THE PROBLEM
Skip the pictures, and retype the data below in full, exactly.

** Opening COLLECTED MATERIAL block **

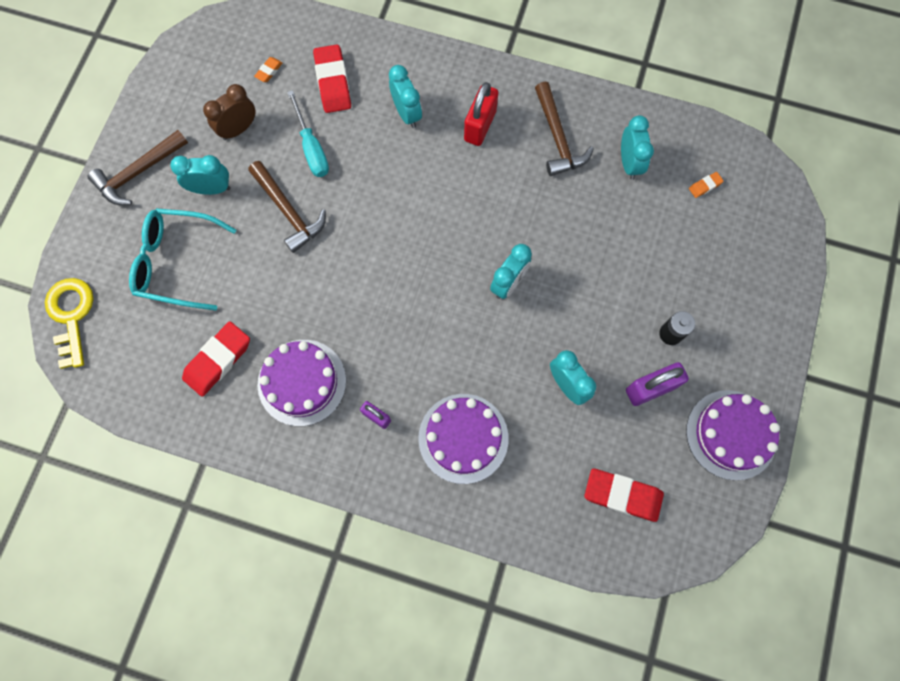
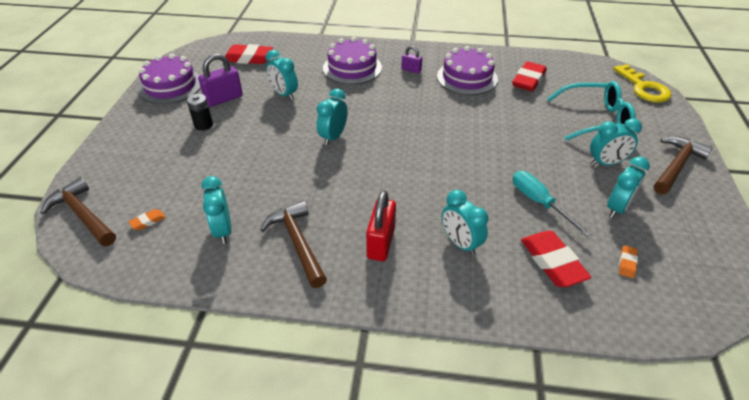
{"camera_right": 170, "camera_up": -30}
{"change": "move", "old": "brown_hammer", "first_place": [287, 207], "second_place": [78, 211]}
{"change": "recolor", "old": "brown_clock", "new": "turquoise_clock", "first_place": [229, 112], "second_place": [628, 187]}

** Closing COLLECTED MATERIAL block **

ANSWER TO THE EXERCISE
{"camera_right": 170, "camera_up": -30}
{"change": "move", "old": "brown_hammer", "first_place": [287, 207], "second_place": [78, 211]}
{"change": "recolor", "old": "brown_clock", "new": "turquoise_clock", "first_place": [229, 112], "second_place": [628, 187]}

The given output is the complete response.